_INFORMACIÓN EXTRAÍDA_:
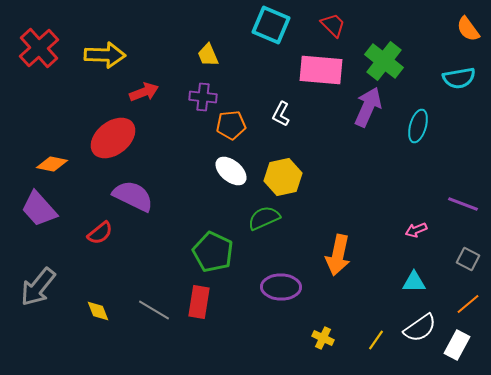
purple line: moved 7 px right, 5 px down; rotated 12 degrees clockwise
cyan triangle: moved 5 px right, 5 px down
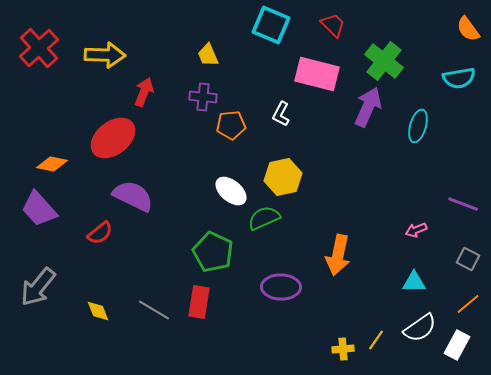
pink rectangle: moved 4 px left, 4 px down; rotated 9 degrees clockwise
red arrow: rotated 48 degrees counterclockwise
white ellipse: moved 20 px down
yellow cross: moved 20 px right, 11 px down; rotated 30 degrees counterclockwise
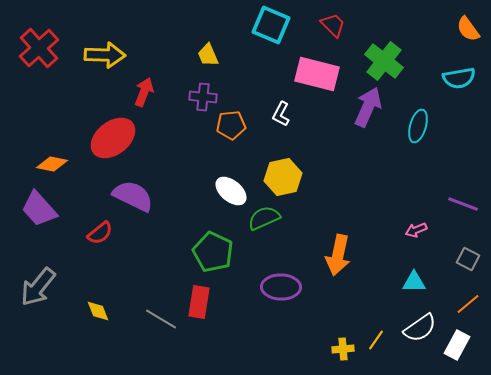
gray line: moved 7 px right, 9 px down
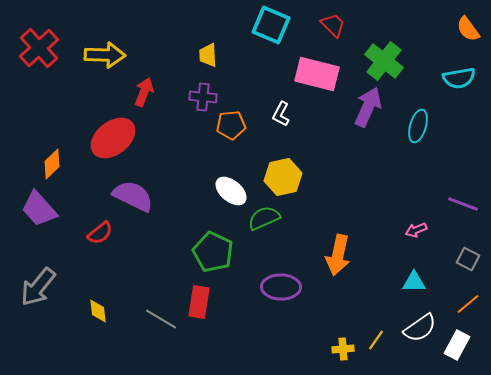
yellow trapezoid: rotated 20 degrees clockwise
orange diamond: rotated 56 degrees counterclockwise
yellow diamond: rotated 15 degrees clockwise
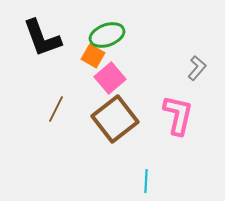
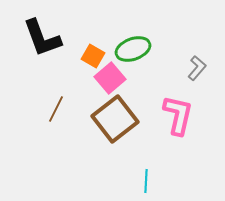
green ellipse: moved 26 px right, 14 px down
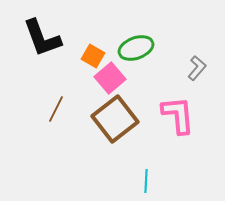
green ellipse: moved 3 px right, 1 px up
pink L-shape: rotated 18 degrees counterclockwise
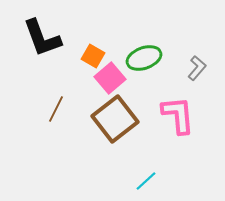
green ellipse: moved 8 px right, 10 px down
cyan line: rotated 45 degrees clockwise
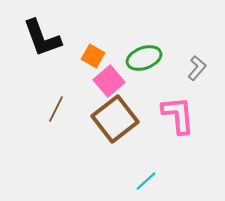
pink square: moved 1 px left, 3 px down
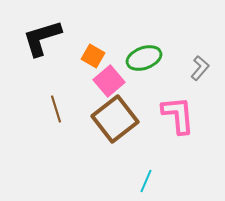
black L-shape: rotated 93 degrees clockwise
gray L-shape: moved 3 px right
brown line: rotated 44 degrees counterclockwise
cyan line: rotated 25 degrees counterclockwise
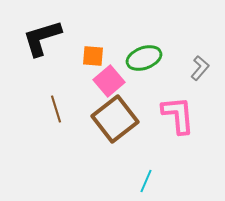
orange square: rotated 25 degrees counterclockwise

_TAREA PLANTEADA_: Vuelve a escribir tal cual todas las líneas del material anterior, pero deja fuera de tu respuesta las líneas que solo indican una imagen.

_RESPUESTA DEL EJERCICIO_:
purple line: moved 7 px right, 5 px down; rotated 12 degrees clockwise
cyan triangle: moved 5 px right, 5 px down
pink rectangle: moved 4 px left, 4 px down; rotated 9 degrees clockwise
red arrow: rotated 48 degrees counterclockwise
white ellipse: moved 20 px down
yellow cross: moved 20 px right, 11 px down; rotated 30 degrees counterclockwise
gray line: moved 7 px right, 9 px down
yellow trapezoid: rotated 20 degrees clockwise
orange diamond: rotated 56 degrees counterclockwise
yellow diamond: rotated 15 degrees clockwise
green ellipse: moved 26 px right, 14 px down
green ellipse: moved 3 px right, 1 px up
pink L-shape: rotated 18 degrees counterclockwise
green ellipse: moved 8 px right, 10 px down
cyan line: rotated 45 degrees clockwise
pink square: moved 1 px left, 3 px down
black L-shape: rotated 93 degrees clockwise
gray L-shape: moved 3 px right
brown line: rotated 44 degrees counterclockwise
cyan line: rotated 25 degrees counterclockwise
orange square: rotated 25 degrees counterclockwise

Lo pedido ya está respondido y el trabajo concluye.